* **Task to complete**
Please repeat, exactly as written, the line containing "D2: schottky MBR340" and every line after it through the end of the records below, leaving out any pictures.

__________________________________________________

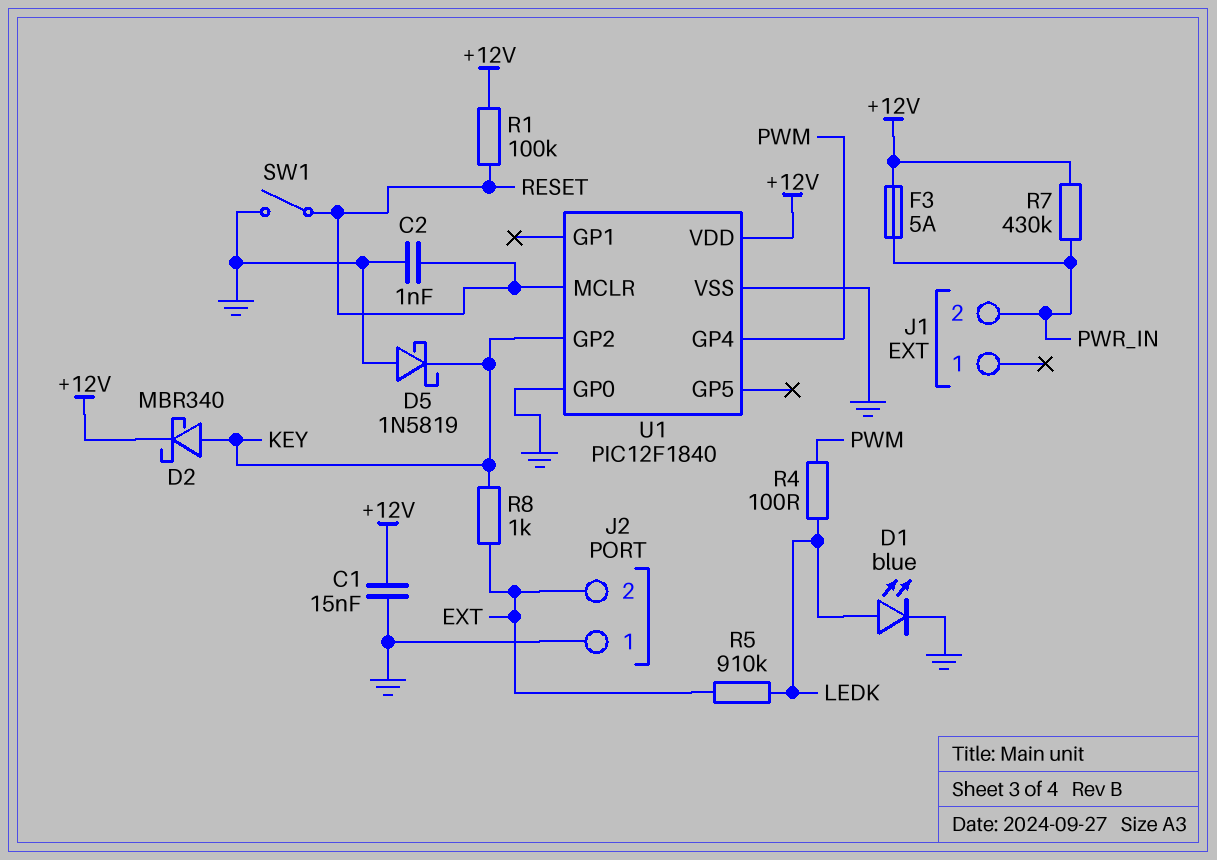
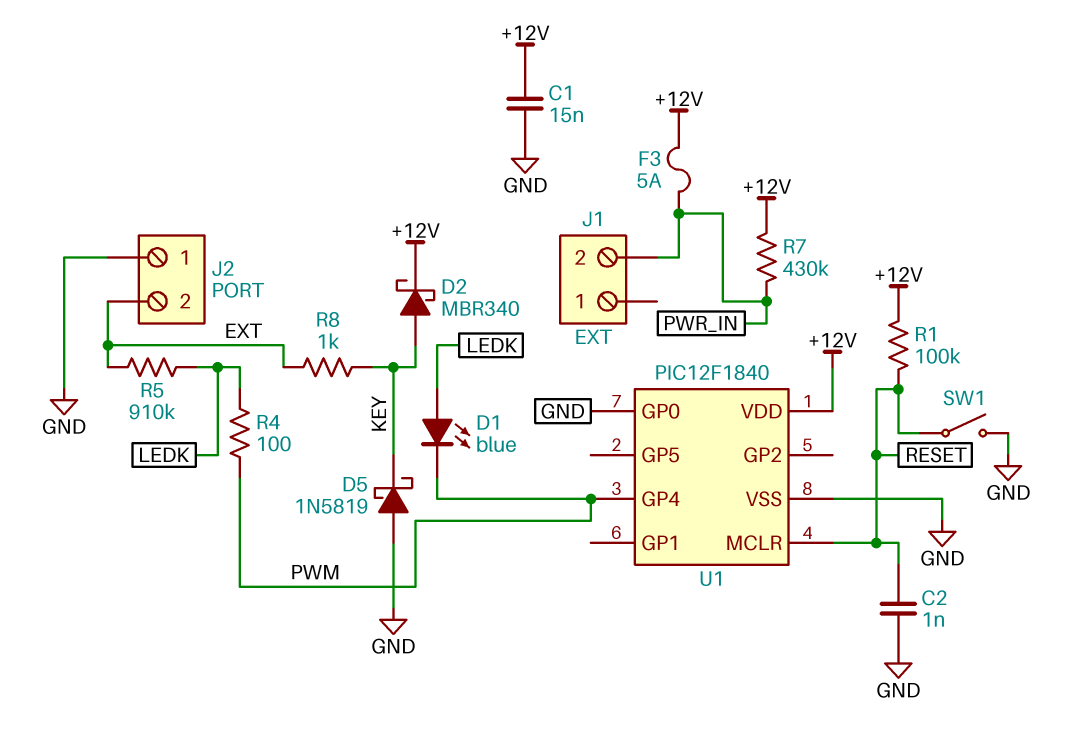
D1: LED blue (A LEDK, K GND) -> LED blue (A LEDK, K PWM)
U1 pin GP2: KEY -> none

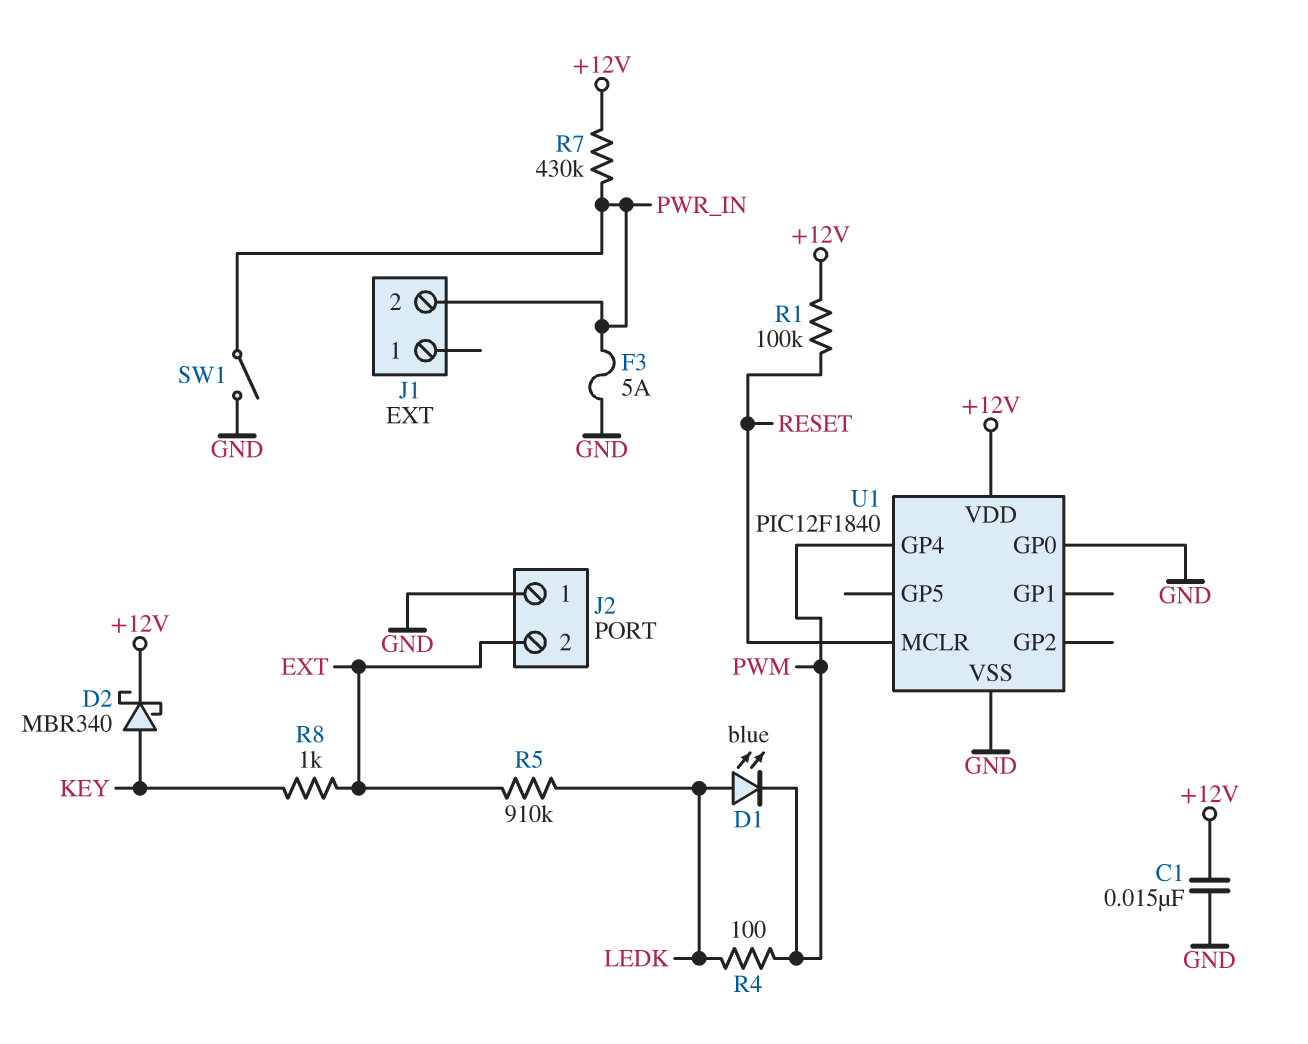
C2: 1nF (GND, RESET) -> none
D5: schottky 1N5819 (A GND, K KEY) -> none
F3: 5A (+12V, PWR_IN) -> 5A (GND, PWR_IN)
SW1: switch (GND, RESET) -> switch (GND, PWR_IN)

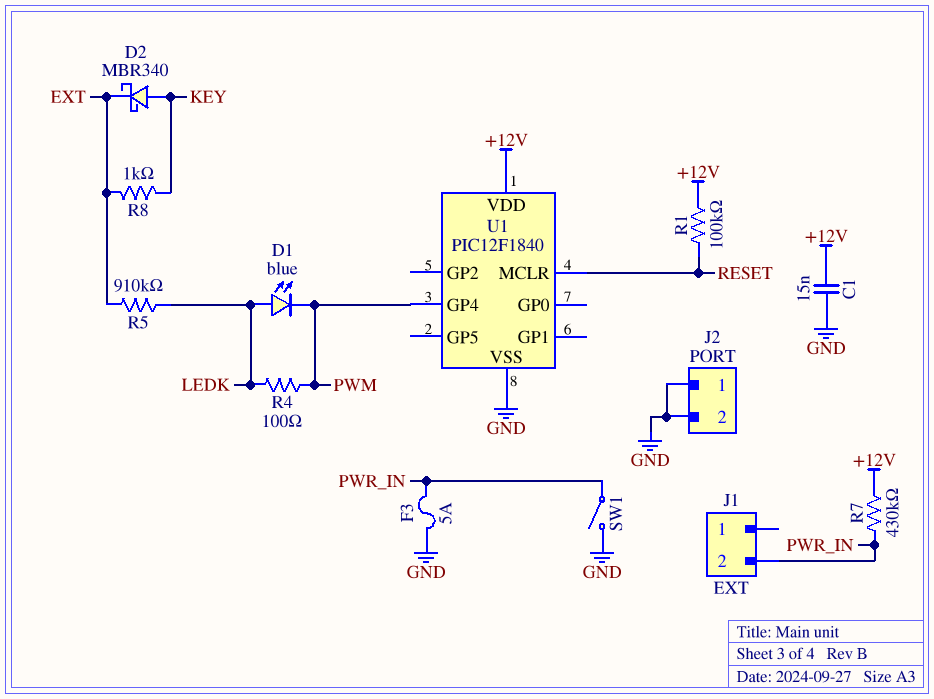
D2: schottky MBR340 (A KEY, K +12V) -> schottky MBR340 (A KEY, K EXT)
J2 pin 2: EXT -> GND
U1 pin GP0: GND -> none

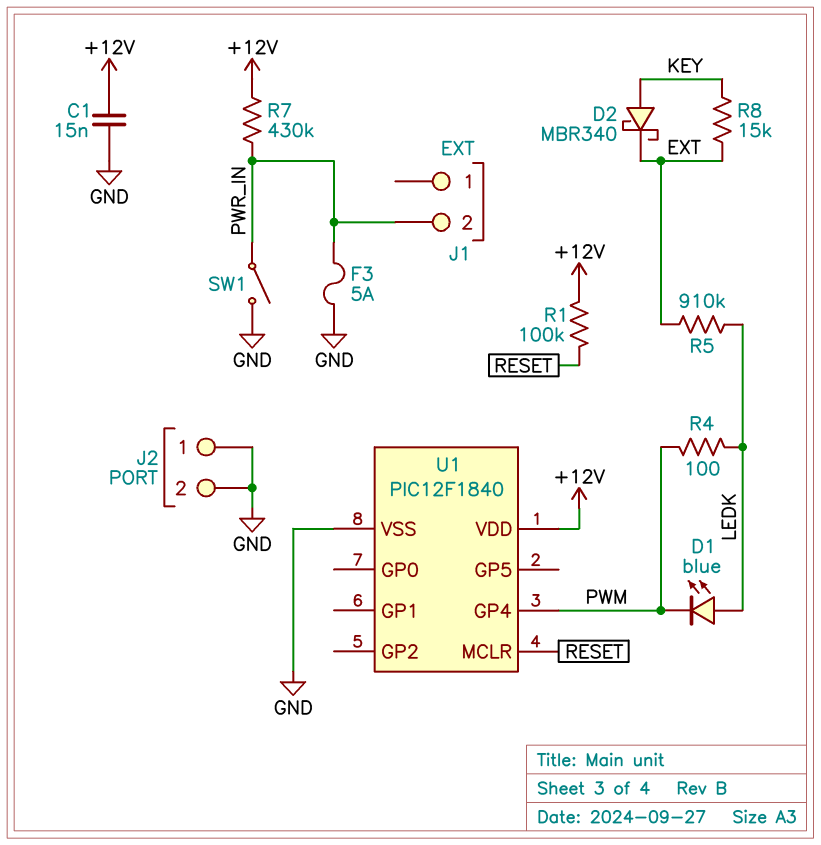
R8: 1k (EXT, KEY) -> 15k (EXT, KEY)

__________________________________________________

* **Answer space**
D2: schottky MBR340 (A KEY, K +12V) -> schottky MBR340 (A KEY, K EXT)
J2 pin 2: EXT -> GND
U1 pin GP0: GND -> none

R8: 1k (EXT, KEY) -> 15k (EXT, KEY)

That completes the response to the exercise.